[Items listed in a dataset]

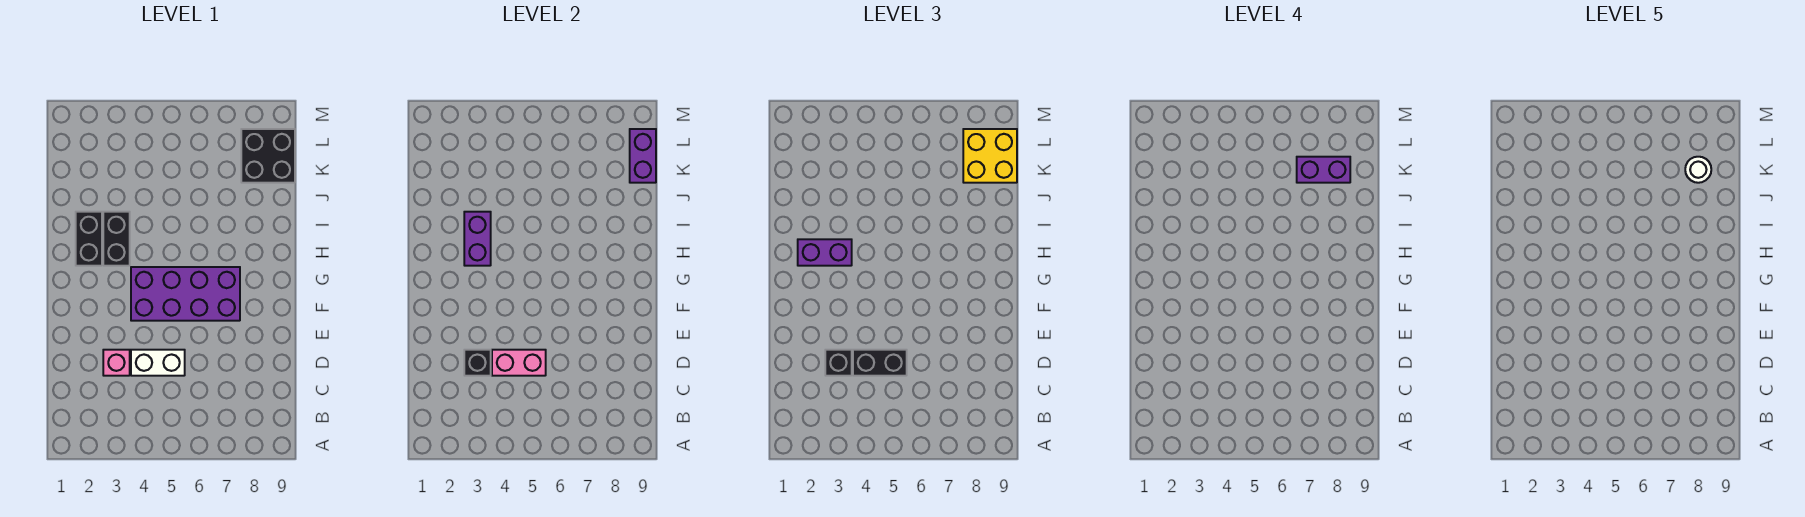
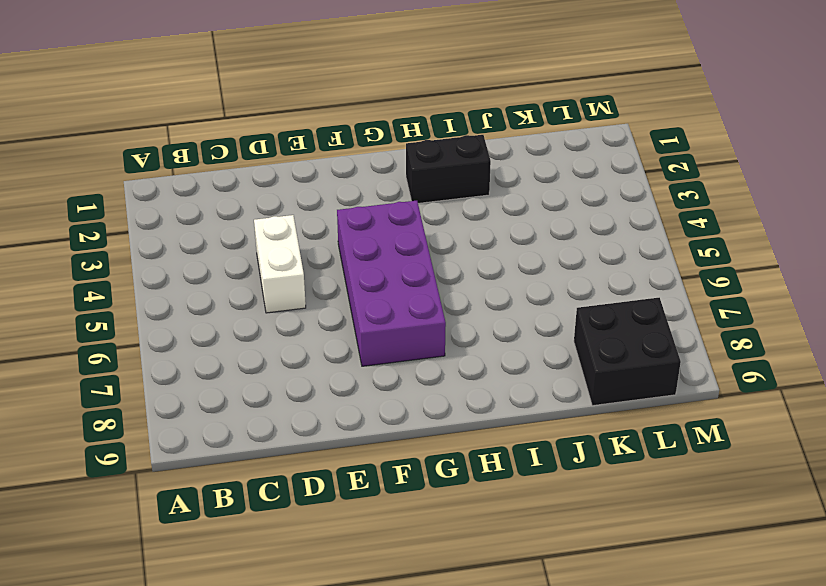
none -> pink brick D3 level 1
none -> black brick H3:I3 level 1
none -> black brick D3 level 2

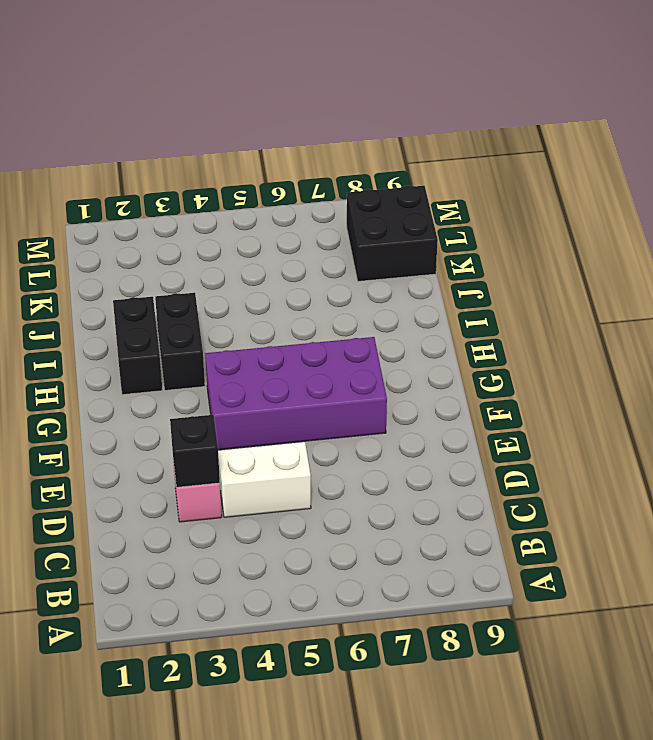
none -> pink brick D4:D5 level 2
none -> purple brick H3:I3 level 2
none -> purple brick K9:L9 level 2

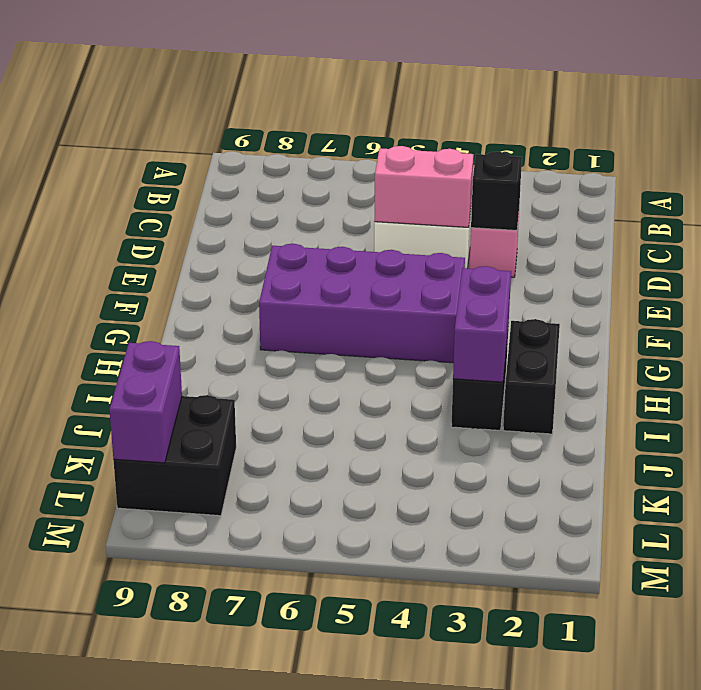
none -> black brick D3 level 3
none -> black brick D4:D5 level 3
none -> purple brick H2:H3 level 3

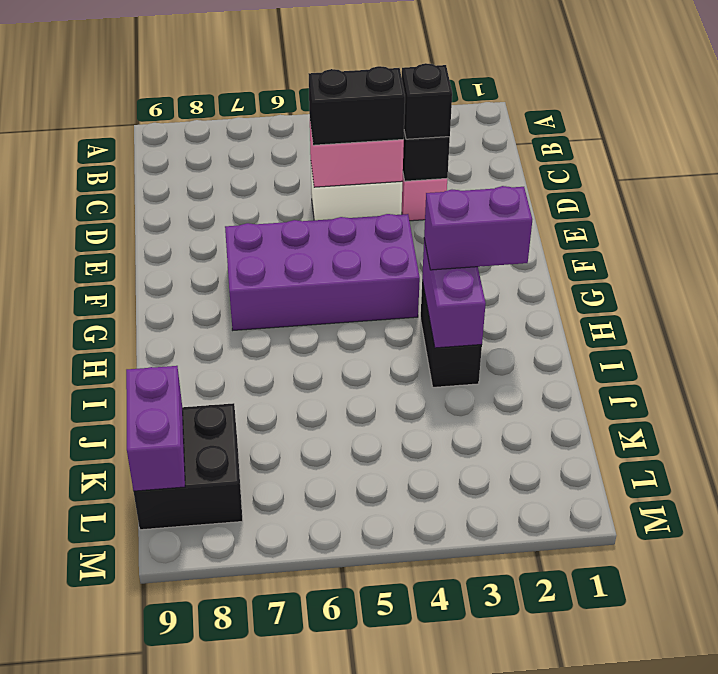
none -> black brick H2:I2 level 1
none -> yellow brick K8:L9 level 3
none -> purple brick K7:K8 level 4

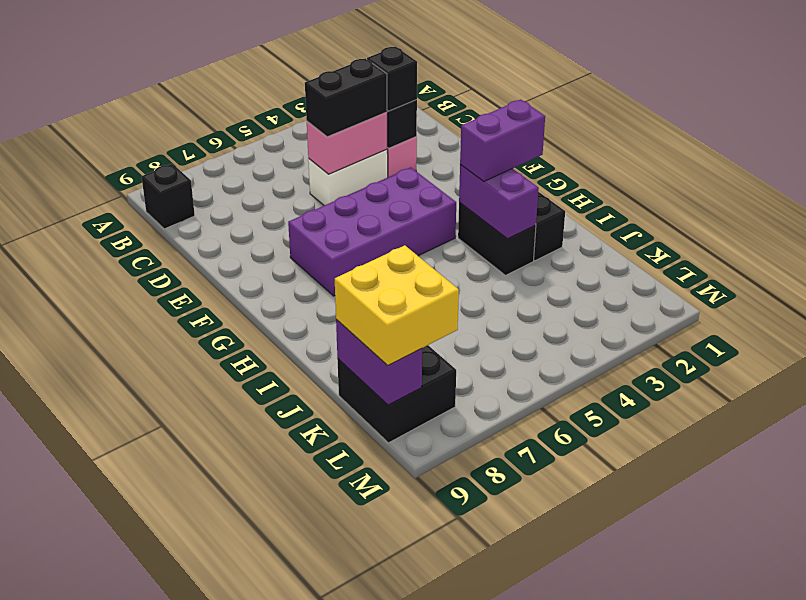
black brick B9 level 1 -> none
none -> purple brick K7:K8 level 4
none -> white round brick K8 level 5

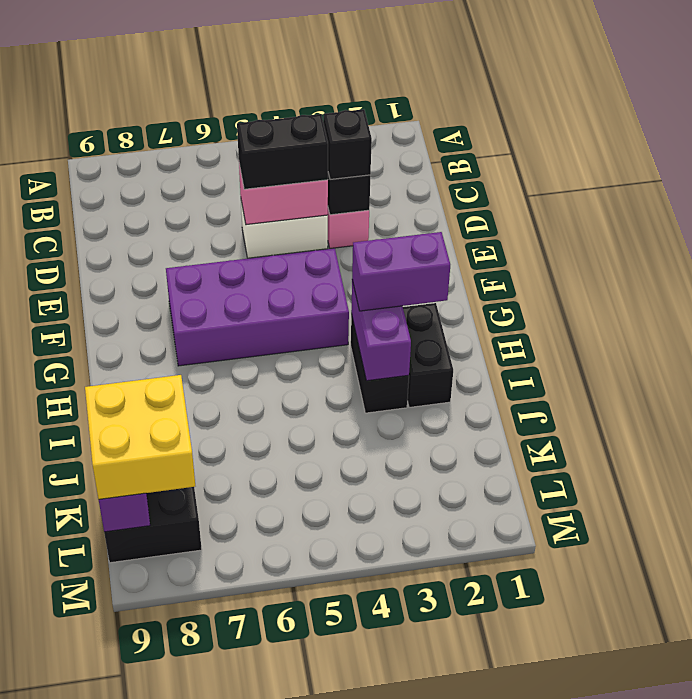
none -> purple brick K7:K8 level 4
none -> white round brick K8 level 5

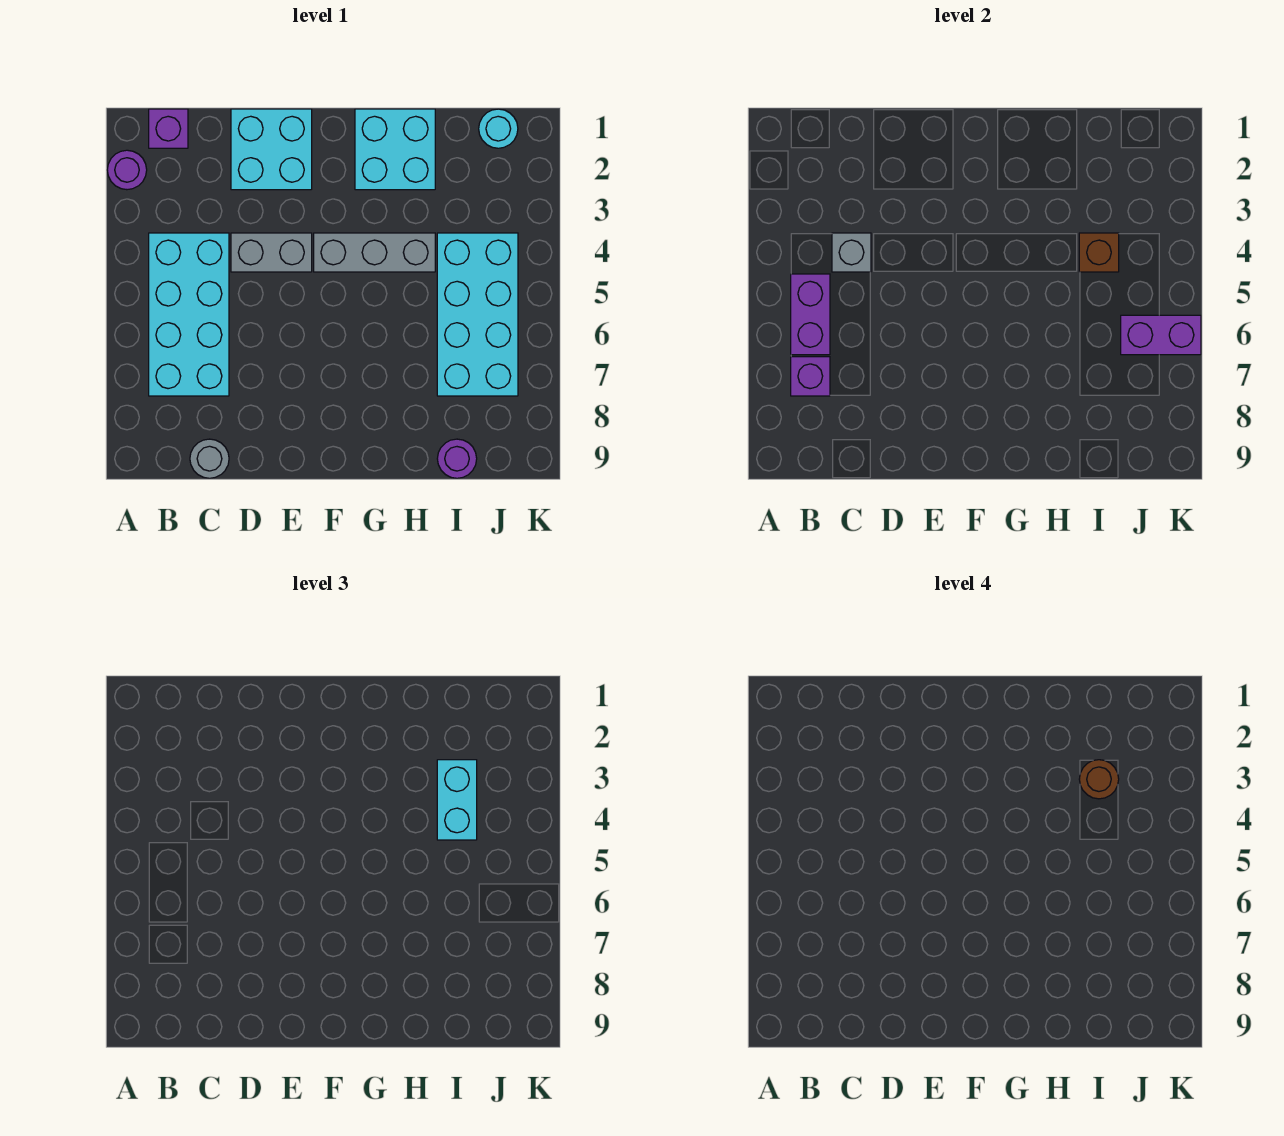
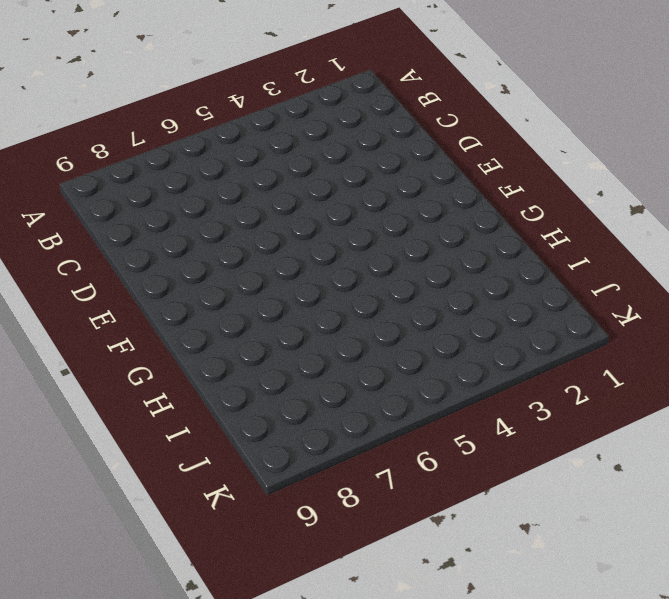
none -> purple round brick A2 level 1
none -> purple brick B1 level 1
none -> cyan brick B4:C7 level 1

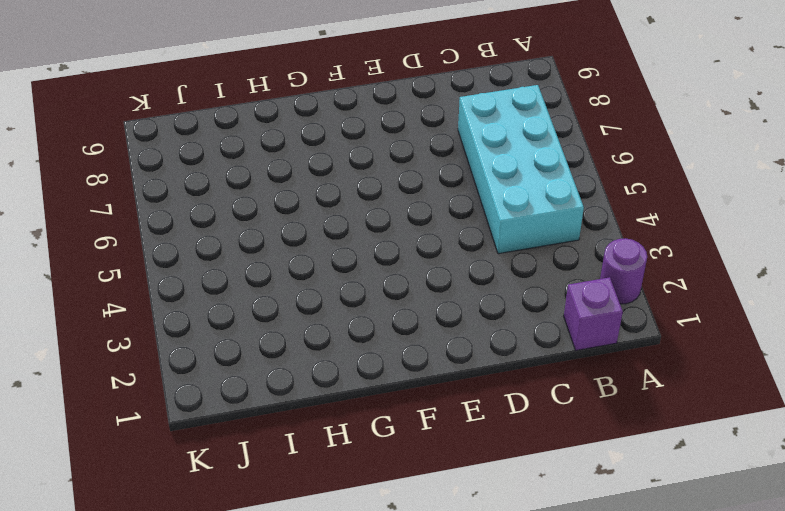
none -> grey round brick C9 level 1
none -> cyan brick D1:E2 level 1
none -> grey brick D4:E4 level 1

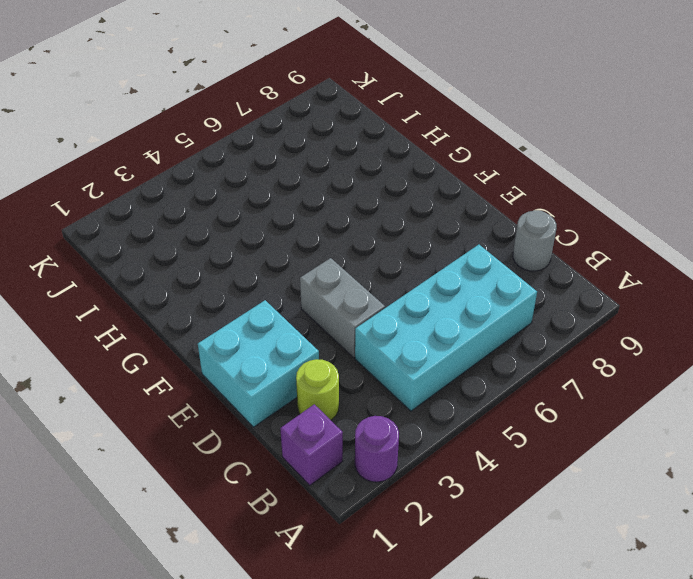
lime round brick C2 level 1 -> none
none -> grey brick F4:H4 level 1
none -> cyan brick G1:H2 level 1
none -> cyan brick I4:J7 level 1

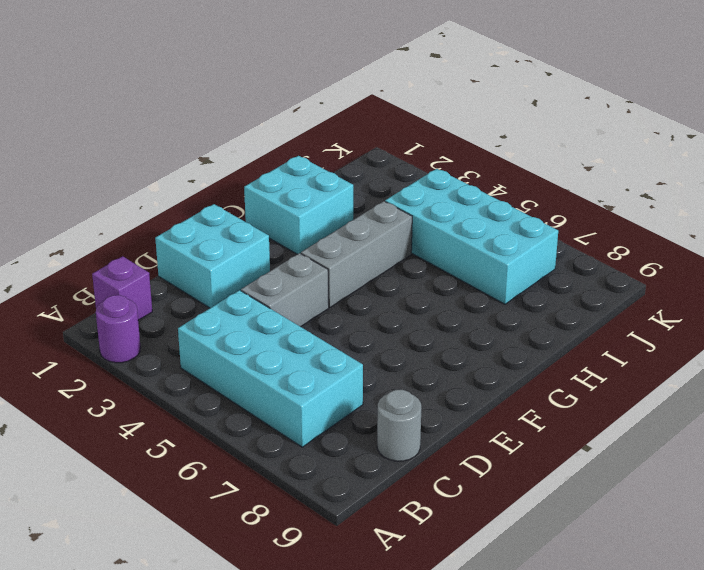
none -> purple round brick I9 level 1
none -> cyan round brick J1 level 1
none -> purple brick B5:B6 level 2

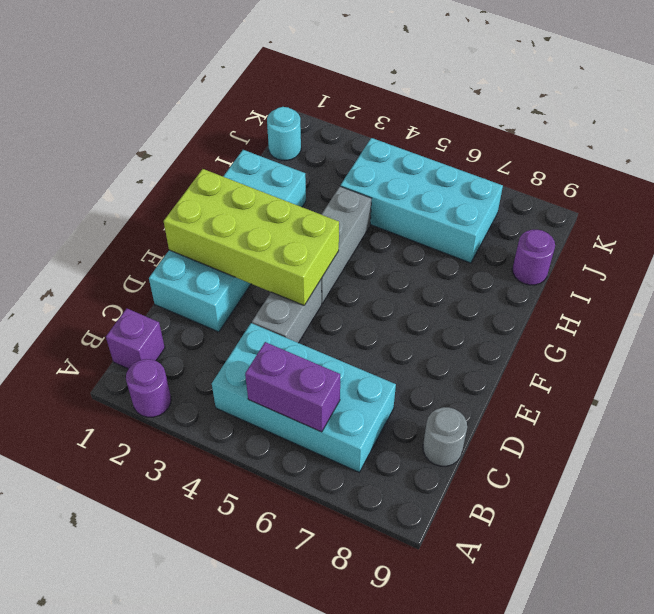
lime brick E1:F4 level 2 -> none
none -> purple brick B7 level 2
none -> grey brick C4 level 2
none -> brown brick I4 level 2

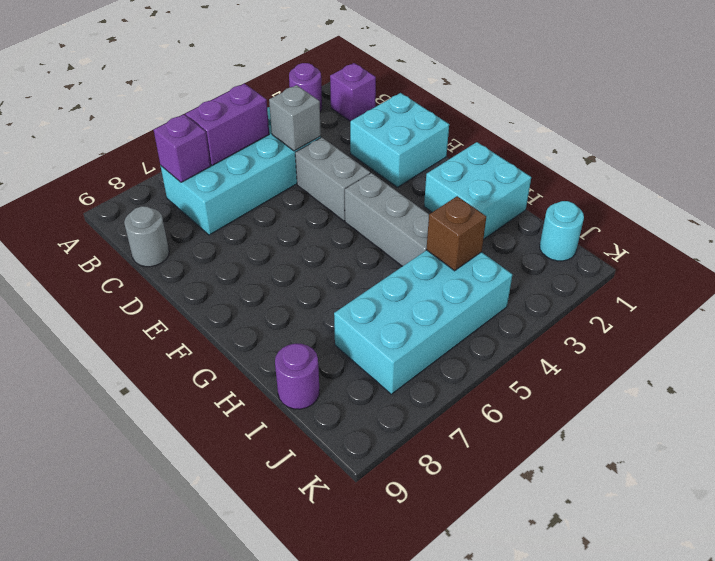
none -> purple brick J6:K6 level 2
none -> cyan brick I3:I4 level 3
none -> brown round brick I3 level 4

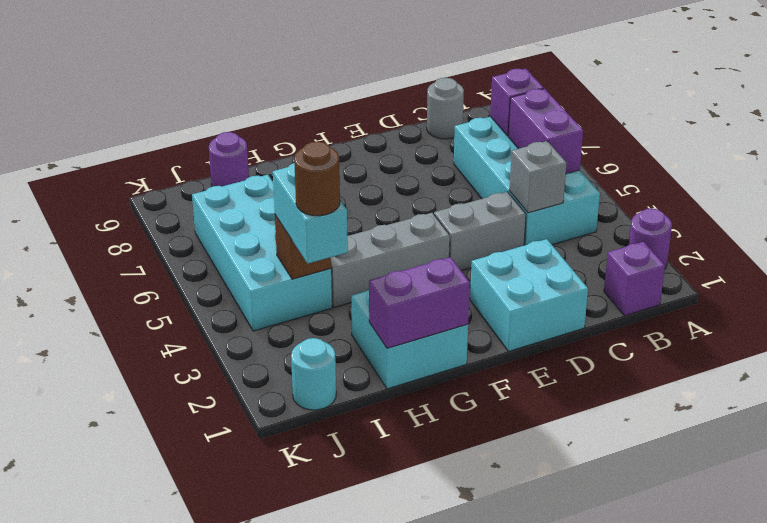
purple brick G1:H1 level 2 -> purple brick J6:K6 level 2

[EXERCISE]
Whenever the string "cyan" shows up in a line of the records, copy that line.

[EXPECTED OUTPUT]
none -> cyan brick B4:C7 level 1
none -> cyan brick D1:E2 level 1
none -> cyan brick G1:H2 level 1
none -> cyan brick I4:J7 level 1
none -> cyan round brick J1 level 1
none -> cyan brick I3:I4 level 3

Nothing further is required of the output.